* What you should do: Print the records again, character for character.

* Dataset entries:
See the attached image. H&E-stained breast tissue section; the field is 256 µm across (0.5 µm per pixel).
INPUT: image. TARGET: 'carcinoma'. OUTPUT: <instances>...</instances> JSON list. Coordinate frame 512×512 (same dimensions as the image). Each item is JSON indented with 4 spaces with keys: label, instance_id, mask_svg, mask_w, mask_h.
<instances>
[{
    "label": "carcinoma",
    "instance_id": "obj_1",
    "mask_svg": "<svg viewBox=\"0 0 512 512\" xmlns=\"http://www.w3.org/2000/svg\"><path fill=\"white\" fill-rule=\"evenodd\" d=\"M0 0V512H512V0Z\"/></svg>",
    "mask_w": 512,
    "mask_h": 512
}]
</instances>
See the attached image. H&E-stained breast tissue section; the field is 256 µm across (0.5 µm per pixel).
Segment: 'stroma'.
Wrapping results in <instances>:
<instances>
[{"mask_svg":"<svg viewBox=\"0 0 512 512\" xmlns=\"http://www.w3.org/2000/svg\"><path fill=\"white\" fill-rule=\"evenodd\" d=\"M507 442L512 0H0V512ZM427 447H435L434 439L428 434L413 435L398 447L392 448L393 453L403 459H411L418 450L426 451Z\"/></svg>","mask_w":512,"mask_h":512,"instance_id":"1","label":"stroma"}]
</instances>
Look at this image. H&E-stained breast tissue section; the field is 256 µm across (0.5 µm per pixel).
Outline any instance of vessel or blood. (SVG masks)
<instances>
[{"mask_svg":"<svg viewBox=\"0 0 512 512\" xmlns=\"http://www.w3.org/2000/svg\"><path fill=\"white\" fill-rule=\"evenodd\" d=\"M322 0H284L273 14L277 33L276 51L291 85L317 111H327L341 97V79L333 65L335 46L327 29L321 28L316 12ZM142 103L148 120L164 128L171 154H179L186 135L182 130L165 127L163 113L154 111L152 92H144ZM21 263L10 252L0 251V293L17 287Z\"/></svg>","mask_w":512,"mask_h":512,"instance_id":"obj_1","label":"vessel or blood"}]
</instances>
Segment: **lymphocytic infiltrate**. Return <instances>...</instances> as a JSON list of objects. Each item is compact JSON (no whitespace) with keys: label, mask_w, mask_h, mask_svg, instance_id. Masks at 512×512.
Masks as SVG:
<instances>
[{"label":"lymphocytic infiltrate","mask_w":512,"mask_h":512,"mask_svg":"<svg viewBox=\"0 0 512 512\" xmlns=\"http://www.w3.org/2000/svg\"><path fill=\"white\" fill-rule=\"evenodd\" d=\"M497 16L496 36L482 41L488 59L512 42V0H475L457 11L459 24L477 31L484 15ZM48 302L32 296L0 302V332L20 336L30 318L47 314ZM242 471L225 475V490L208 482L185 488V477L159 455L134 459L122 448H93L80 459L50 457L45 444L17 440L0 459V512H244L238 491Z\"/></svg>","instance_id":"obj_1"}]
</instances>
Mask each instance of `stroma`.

* Solution to this task:
See the attached image. H&E-stained breast tissue section; the field is 256 µm across (0.5 µm per pixel).
INPUT: image. TARGET: 'carcinoma'. OUTPUT: <instances>...</instances> JSON list. Coordinate frame 512×512 (same dimensions as the image). Each item is JSON indented with 4 spaces with keys: label, instance_id, mask_svg, mask_w, mask_h.
<instances>
[{
    "label": "carcinoma",
    "instance_id": "obj_1",
    "mask_svg": "<svg viewBox=\"0 0 512 512\" xmlns=\"http://www.w3.org/2000/svg\"><path fill=\"white\" fill-rule=\"evenodd\" d=\"M0 0V512H512V0Z\"/></svg>",
    "mask_w": 512,
    "mask_h": 512
}]
</instances>
See the attached image. H&E-stained breast tissue section; the field is 256 µm across (0.5 µm per pixel).
Segment: 'stroma'.
Wrapping results in <instances>:
<instances>
[{"mask_svg":"<svg viewBox=\"0 0 512 512\" xmlns=\"http://www.w3.org/2000/svg\"><path fill=\"white\" fill-rule=\"evenodd\" d=\"M507 442L512 0H0V512ZM427 447H435L434 439L428 434L413 435L398 447L392 448L393 453L403 459H411L418 450L426 451Z\"/></svg>","mask_w":512,"mask_h":512,"instance_id":"1","label":"stroma"}]
</instances>
Look at this image. H&E-stained breast tissue section; the field is 256 µm across (0.5 µm per pixel).
Outline any instance of vessel or blood. (SVG masks)
<instances>
[{"mask_svg":"<svg viewBox=\"0 0 512 512\" xmlns=\"http://www.w3.org/2000/svg\"><path fill=\"white\" fill-rule=\"evenodd\" d=\"M322 0H284L273 14L277 33L276 51L291 85L317 111H327L341 97V79L333 65L335 46L327 29L321 28L316 12ZM142 103L148 120L164 128L171 154H179L186 135L182 130L165 127L163 113L154 111L152 92H144ZM21 263L10 252L0 251V293L17 287Z\"/></svg>","mask_w":512,"mask_h":512,"instance_id":"obj_1","label":"vessel or blood"}]
</instances>
Segment: **lymphocytic infiltrate**. Return <instances>...</instances> as a JSON list of objects. Each item is compact JSON (no whitespace) with keys: label, mask_w, mask_h, mask_svg, instance_id. Masks at 512×512.
Masks as SVG:
<instances>
[{"label":"lymphocytic infiltrate","mask_w":512,"mask_h":512,"mask_svg":"<svg viewBox=\"0 0 512 512\" xmlns=\"http://www.w3.org/2000/svg\"><path fill=\"white\" fill-rule=\"evenodd\" d=\"M497 16L496 36L482 41L488 59L512 42V0H475L457 11L459 24L477 31L484 15ZM48 302L32 296L0 302V332L20 336L30 318L47 314ZM242 471L225 475V490L208 482L185 488V477L159 455L134 459L122 448H93L80 459L50 457L45 444L17 440L0 459V512H244L238 491Z\"/></svg>","instance_id":"obj_1"}]
</instances>
Mask each instance of `stroma`.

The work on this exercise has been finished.